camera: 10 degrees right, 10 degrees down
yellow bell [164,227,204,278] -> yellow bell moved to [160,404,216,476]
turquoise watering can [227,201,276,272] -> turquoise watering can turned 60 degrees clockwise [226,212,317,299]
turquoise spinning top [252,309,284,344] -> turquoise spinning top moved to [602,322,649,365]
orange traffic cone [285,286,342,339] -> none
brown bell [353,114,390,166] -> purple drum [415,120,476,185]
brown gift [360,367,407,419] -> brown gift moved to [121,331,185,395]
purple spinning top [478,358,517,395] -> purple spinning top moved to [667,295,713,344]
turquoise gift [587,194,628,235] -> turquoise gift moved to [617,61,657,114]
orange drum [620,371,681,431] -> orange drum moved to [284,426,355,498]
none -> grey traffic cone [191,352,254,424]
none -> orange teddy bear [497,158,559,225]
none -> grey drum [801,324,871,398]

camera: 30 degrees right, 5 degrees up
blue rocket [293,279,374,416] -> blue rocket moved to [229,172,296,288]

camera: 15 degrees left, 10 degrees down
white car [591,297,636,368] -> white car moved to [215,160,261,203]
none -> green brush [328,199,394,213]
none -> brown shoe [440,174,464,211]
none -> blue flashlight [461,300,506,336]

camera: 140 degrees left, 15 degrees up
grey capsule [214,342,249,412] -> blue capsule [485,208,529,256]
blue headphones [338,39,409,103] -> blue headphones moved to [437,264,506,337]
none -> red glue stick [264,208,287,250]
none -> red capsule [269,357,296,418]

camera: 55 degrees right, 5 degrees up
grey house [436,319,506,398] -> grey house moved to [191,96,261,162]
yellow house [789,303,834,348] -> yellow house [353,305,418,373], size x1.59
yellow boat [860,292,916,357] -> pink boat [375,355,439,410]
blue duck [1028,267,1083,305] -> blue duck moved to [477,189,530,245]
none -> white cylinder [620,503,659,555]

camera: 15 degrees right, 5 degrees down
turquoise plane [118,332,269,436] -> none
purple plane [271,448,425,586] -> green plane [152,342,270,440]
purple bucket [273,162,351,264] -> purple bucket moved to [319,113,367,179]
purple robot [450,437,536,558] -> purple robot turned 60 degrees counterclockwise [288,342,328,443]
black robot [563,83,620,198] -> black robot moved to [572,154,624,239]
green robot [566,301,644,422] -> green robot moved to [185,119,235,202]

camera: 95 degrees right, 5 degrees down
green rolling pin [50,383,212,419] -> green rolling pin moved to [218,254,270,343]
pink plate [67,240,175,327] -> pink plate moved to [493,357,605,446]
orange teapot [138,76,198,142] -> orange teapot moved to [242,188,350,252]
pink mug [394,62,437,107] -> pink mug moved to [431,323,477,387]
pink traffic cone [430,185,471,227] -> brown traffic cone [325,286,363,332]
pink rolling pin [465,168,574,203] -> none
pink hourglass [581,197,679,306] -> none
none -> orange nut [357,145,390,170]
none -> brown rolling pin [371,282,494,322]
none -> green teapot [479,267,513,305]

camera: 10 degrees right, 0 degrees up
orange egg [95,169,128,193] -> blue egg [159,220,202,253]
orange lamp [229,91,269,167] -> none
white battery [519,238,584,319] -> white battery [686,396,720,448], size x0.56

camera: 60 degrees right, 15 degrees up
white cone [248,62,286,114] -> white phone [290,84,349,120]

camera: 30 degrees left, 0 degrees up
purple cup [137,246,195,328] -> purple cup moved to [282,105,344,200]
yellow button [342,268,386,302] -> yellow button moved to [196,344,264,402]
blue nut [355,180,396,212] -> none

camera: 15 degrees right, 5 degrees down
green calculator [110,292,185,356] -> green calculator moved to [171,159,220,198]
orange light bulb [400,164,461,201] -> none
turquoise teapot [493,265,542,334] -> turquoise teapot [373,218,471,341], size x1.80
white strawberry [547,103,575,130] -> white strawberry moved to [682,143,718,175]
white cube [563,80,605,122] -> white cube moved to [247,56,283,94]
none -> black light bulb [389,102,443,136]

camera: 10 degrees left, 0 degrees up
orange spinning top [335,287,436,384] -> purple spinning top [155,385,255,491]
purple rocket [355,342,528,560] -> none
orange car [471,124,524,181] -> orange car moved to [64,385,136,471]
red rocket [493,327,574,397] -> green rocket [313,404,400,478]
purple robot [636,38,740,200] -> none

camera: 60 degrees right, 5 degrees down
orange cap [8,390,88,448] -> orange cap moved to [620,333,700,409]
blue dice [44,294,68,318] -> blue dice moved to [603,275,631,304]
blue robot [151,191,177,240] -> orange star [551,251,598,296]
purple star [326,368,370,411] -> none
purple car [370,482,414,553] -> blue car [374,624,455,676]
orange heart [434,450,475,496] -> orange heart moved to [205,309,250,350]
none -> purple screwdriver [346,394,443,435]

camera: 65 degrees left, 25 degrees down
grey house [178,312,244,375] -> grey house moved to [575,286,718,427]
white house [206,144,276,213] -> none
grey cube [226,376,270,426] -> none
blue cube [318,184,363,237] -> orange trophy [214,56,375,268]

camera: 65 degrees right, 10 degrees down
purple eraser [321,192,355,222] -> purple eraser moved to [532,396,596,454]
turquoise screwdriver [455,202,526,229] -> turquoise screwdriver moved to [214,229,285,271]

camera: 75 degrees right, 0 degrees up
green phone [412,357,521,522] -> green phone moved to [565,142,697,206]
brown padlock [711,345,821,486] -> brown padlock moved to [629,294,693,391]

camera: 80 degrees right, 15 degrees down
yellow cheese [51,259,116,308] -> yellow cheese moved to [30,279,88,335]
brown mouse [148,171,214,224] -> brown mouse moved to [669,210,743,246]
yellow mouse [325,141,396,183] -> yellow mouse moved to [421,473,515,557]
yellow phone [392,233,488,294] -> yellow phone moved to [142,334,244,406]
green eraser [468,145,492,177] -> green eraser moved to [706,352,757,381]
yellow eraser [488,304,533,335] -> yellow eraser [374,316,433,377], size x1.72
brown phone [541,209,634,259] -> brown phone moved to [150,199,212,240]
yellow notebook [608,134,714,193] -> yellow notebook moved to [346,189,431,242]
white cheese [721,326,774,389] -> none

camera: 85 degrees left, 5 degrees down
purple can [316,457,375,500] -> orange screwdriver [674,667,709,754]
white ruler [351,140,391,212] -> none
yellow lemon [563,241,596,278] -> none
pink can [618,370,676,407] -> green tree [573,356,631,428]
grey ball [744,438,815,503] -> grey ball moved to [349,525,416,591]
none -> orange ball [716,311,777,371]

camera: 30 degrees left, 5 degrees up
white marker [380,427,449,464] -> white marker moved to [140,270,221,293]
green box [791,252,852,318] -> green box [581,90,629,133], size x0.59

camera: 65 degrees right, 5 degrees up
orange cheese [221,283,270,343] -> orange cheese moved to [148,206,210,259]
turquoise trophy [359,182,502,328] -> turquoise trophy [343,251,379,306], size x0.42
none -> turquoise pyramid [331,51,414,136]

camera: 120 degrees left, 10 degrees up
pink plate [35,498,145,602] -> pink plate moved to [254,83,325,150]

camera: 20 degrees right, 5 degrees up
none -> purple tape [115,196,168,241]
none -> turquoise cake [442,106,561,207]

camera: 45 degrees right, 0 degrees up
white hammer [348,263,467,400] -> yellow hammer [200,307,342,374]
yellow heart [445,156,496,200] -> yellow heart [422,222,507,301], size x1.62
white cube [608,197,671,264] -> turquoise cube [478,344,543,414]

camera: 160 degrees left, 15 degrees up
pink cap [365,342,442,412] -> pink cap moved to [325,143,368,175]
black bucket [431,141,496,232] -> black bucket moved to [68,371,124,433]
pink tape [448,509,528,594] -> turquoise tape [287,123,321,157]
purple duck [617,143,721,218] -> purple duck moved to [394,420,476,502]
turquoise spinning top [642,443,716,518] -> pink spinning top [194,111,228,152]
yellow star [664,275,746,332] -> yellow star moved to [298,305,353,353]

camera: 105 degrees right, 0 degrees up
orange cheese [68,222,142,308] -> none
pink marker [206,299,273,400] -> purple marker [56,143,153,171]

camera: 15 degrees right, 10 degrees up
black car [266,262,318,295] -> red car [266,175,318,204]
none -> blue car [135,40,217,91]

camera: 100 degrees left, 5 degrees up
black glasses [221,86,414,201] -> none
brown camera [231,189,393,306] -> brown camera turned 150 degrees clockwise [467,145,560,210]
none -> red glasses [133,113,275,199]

◆ ◆ ◆ ◆

> Task brief
Lines from the start of the entries through the one containing "purple spinning top [478,358,517,395]" are to be set down again exactly, both ends included.

> Task solution
camera: 10 degrees right, 10 degrees down
yellow bell [164,227,204,278] -> yellow bell moved to [160,404,216,476]
turquoise watering can [227,201,276,272] -> turquoise watering can turned 60 degrees clockwise [226,212,317,299]
turquoise spinning top [252,309,284,344] -> turquoise spinning top moved to [602,322,649,365]
orange traffic cone [285,286,342,339] -> none
brown bell [353,114,390,166] -> purple drum [415,120,476,185]
brown gift [360,367,407,419] -> brown gift moved to [121,331,185,395]
purple spinning top [478,358,517,395] -> purple spinning top moved to [667,295,713,344]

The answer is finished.